[[ Records shown, beginning ]]

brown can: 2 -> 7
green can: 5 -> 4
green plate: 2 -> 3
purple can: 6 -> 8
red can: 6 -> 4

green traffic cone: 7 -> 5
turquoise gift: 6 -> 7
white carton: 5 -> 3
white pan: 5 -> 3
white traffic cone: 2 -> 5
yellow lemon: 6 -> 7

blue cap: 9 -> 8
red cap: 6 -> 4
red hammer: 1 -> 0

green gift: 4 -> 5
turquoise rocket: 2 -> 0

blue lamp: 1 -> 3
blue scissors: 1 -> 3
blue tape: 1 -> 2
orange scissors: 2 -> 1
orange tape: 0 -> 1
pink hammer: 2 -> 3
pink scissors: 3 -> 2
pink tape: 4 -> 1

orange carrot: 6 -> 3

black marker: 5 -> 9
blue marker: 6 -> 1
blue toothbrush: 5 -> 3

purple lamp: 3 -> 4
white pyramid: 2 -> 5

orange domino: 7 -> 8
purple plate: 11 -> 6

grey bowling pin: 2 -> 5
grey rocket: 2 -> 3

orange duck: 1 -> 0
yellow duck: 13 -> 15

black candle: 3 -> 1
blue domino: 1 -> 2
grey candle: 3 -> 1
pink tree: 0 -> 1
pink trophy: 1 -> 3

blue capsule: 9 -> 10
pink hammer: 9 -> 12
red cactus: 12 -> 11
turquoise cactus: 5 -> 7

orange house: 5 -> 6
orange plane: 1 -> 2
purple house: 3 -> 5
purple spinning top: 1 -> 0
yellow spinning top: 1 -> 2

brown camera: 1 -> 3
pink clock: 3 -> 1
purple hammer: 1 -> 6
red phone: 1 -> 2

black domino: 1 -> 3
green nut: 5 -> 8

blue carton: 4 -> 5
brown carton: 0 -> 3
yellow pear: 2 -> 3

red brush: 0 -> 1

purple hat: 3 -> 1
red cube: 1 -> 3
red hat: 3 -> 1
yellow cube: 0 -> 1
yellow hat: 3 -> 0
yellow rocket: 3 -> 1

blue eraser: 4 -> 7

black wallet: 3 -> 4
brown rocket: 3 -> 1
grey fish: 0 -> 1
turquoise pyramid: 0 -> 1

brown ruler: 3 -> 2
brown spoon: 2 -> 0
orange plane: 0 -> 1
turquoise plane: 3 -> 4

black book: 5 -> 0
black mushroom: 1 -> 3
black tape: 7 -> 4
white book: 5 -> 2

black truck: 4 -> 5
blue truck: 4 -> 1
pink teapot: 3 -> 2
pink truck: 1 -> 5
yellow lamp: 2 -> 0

[[ Records shown, end ]]

Exercise goal: Could you please copy the lines above exactly, beginning at the first and ending at the line that contains "orange duck: 1 -> 0"?

Response:
brown can: 2 -> 7
green can: 5 -> 4
green plate: 2 -> 3
purple can: 6 -> 8
red can: 6 -> 4

green traffic cone: 7 -> 5
turquoise gift: 6 -> 7
white carton: 5 -> 3
white pan: 5 -> 3
white traffic cone: 2 -> 5
yellow lemon: 6 -> 7

blue cap: 9 -> 8
red cap: 6 -> 4
red hammer: 1 -> 0

green gift: 4 -> 5
turquoise rocket: 2 -> 0

blue lamp: 1 -> 3
blue scissors: 1 -> 3
blue tape: 1 -> 2
orange scissors: 2 -> 1
orange tape: 0 -> 1
pink hammer: 2 -> 3
pink scissors: 3 -> 2
pink tape: 4 -> 1

orange carrot: 6 -> 3

black marker: 5 -> 9
blue marker: 6 -> 1
blue toothbrush: 5 -> 3

purple lamp: 3 -> 4
white pyramid: 2 -> 5

orange domino: 7 -> 8
purple plate: 11 -> 6

grey bowling pin: 2 -> 5
grey rocket: 2 -> 3

orange duck: 1 -> 0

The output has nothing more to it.